(Required work) Repeat the records below word for word and omit each image.

(Extracted records)
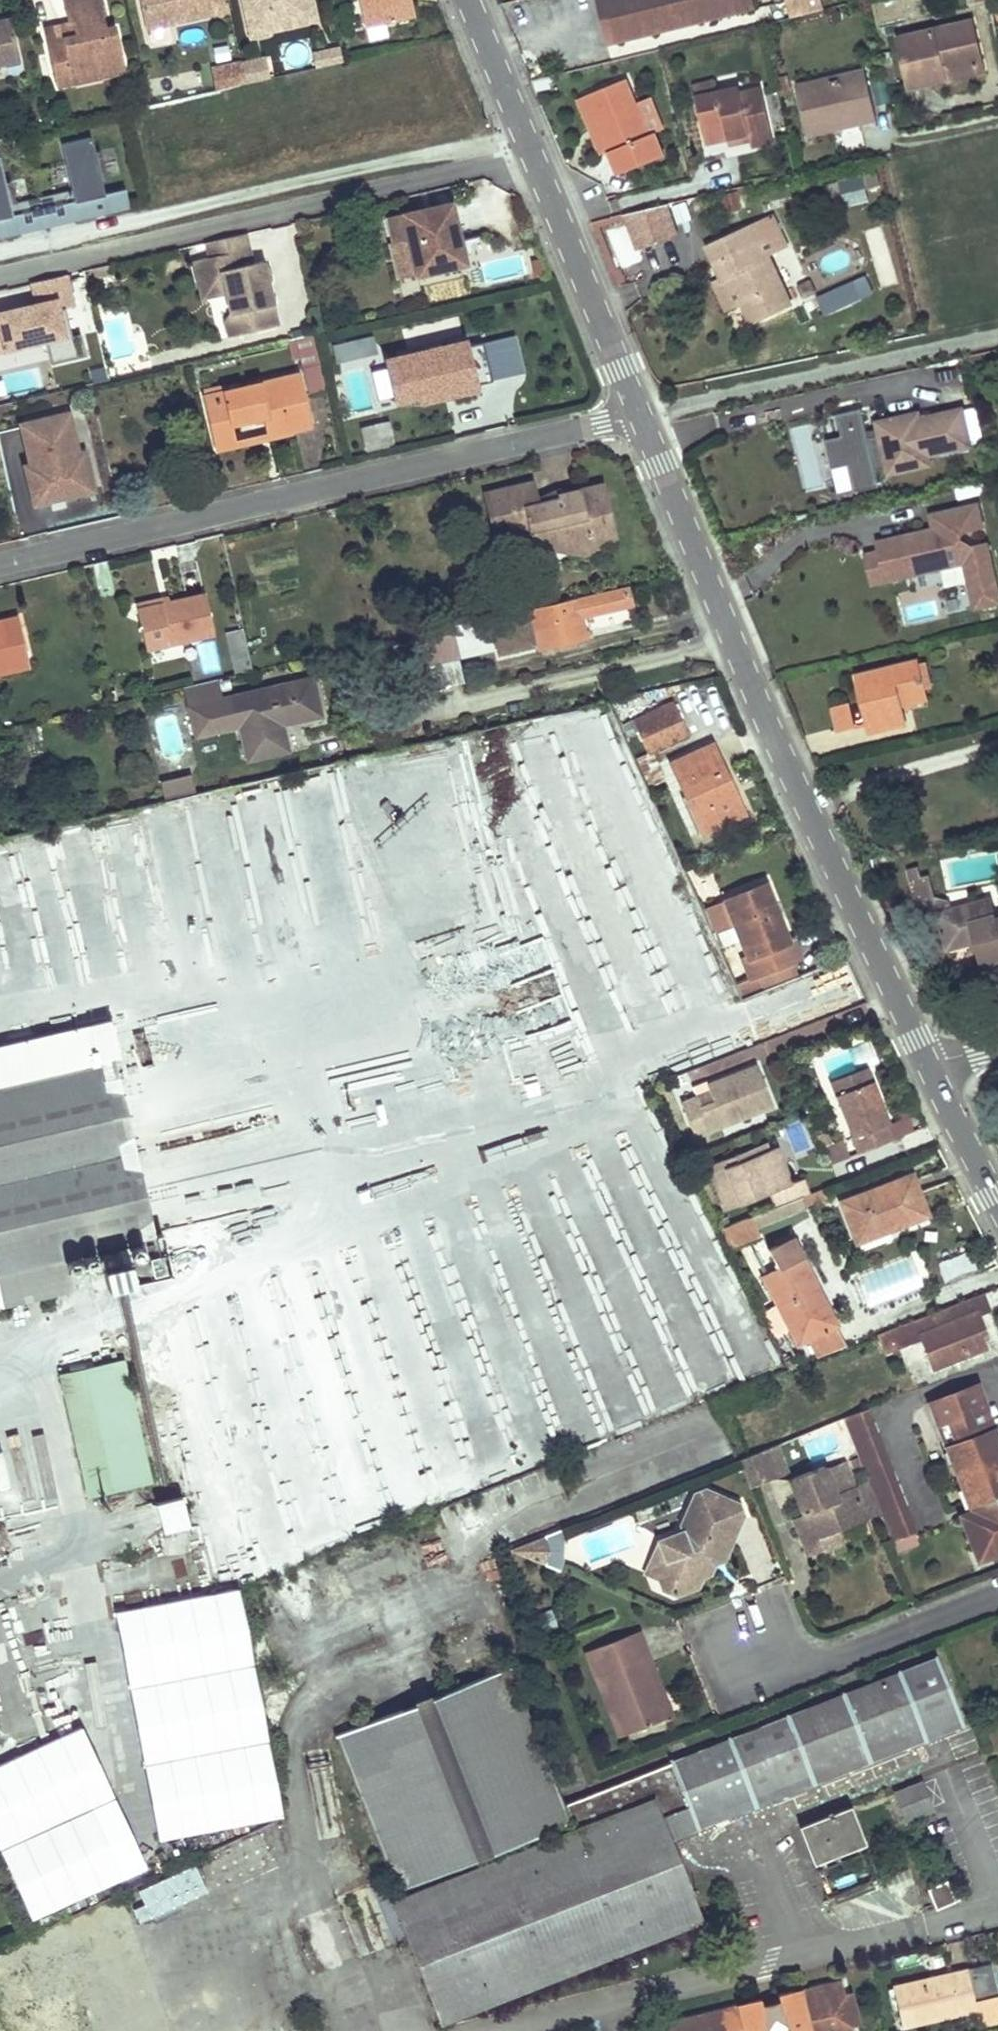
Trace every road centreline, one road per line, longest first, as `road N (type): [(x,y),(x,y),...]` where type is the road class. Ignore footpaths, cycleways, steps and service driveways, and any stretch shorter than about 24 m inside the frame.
road 1 (residential): [(927,1067),(636,415)]
road 2 (residential): [(636,415),(0,564)]
road 3 (residential): [(0,280),(531,158)]
road 4 (residential): [(481,2030),(997,1909)]
road 5 (residential): [(997,336),(636,415)]
road 6 (residential): [(636,415),(531,158)]
road 7 (residential): [(744,1650),(830,1654),(997,1591)]
road 8 (residential): [(531,158),(466,0)]
road 9 (residential): [(997,1204),(927,1067)]

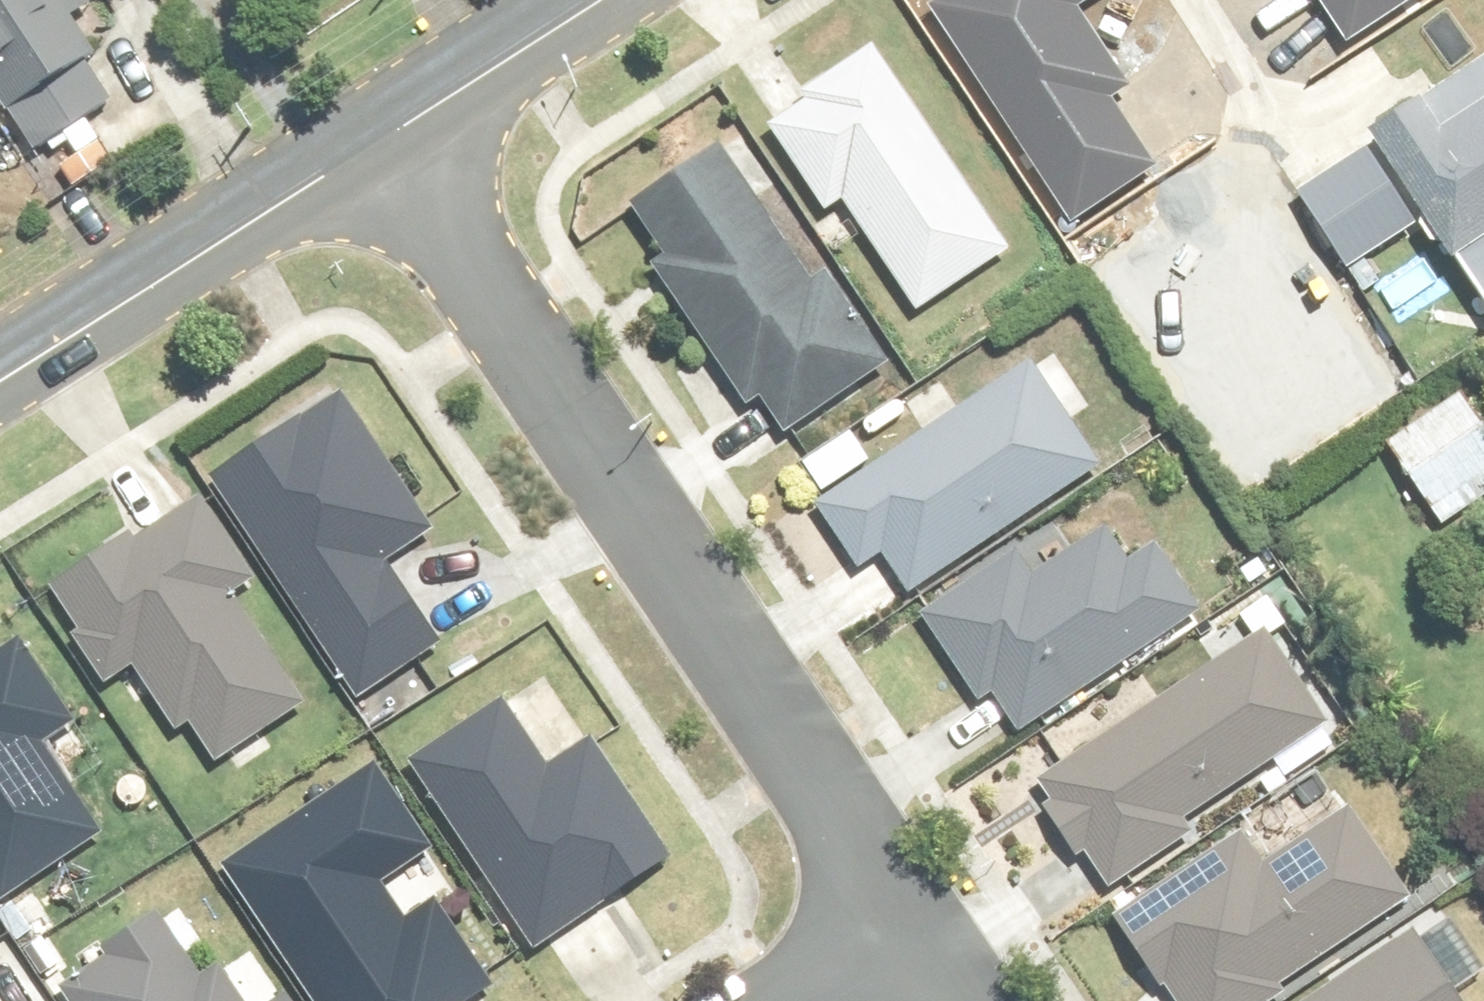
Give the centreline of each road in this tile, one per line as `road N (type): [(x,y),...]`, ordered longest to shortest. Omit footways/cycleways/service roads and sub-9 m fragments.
road 1 (residential): [(912,928),(369,138)]
road 2 (tertiary): [(0,374),(369,138)]
road 3 (tertiary): [(369,138),(584,0)]
road 4 (residential): [(792,1000),(912,928)]

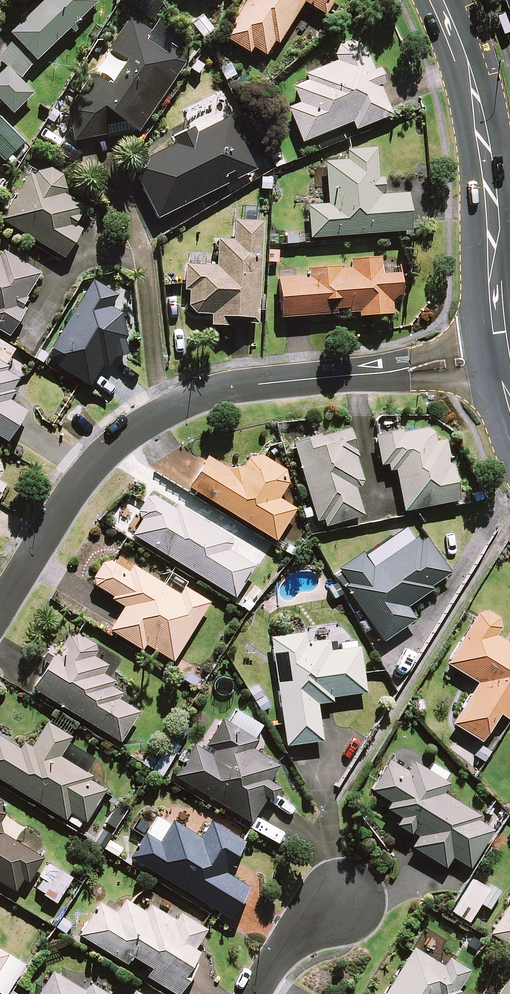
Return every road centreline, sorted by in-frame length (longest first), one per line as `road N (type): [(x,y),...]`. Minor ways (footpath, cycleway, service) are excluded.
road 1 (residential): [(0,608),(74,488),(115,442),(156,415),(203,393),(257,384),(496,358)]
road 2 (tertiary): [(441,0),(474,90),(485,154),(496,358)]
road 3 (residential): [(255,993),(342,902)]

(Answer for the task)
Trace every road centreline, one road per line, longest first, as `road N (type): [(x,y),(x,y),...]` where type is the road class. Ignore footpaths, cycleways, steps and service driveways, and any stretch shorter than about 24 m inside the frame.
road 1 (residential): [(927,1067),(636,415)]
road 2 (residential): [(636,415),(0,564)]
road 3 (residential): [(0,280),(531,158)]
road 4 (residential): [(481,2030),(997,1909)]
road 5 (residential): [(997,336),(636,415)]
road 6 (residential): [(636,415),(531,158)]
road 7 (residential): [(744,1650),(830,1654),(997,1591)]
road 8 (residential): [(531,158),(466,0)]
road 9 (residential): [(997,1204),(927,1067)]

Give the centreline of each road in this tile, one per line as `road N (type): [(x,y),...]`, ordered longest to shortest. Omit footways/cycleways/service roads and sub-9 m fragments.
road 1 (residential): [(912,928),(369,138)]
road 2 (tertiary): [(0,374),(369,138)]
road 3 (tertiary): [(369,138),(584,0)]
road 4 (residential): [(792,1000),(912,928)]

Return every road centreline, sorted by in-frame length (longest first), one per line as `road N (type): [(x,y),...]`. Minor ways (footpath, cycleway, service) are excluded.
road 1 (residential): [(0,608),(74,488),(115,442),(156,415),(203,393),(257,384),(496,358)]
road 2 (tertiary): [(441,0),(474,90),(485,154),(496,358)]
road 3 (residential): [(255,993),(342,902)]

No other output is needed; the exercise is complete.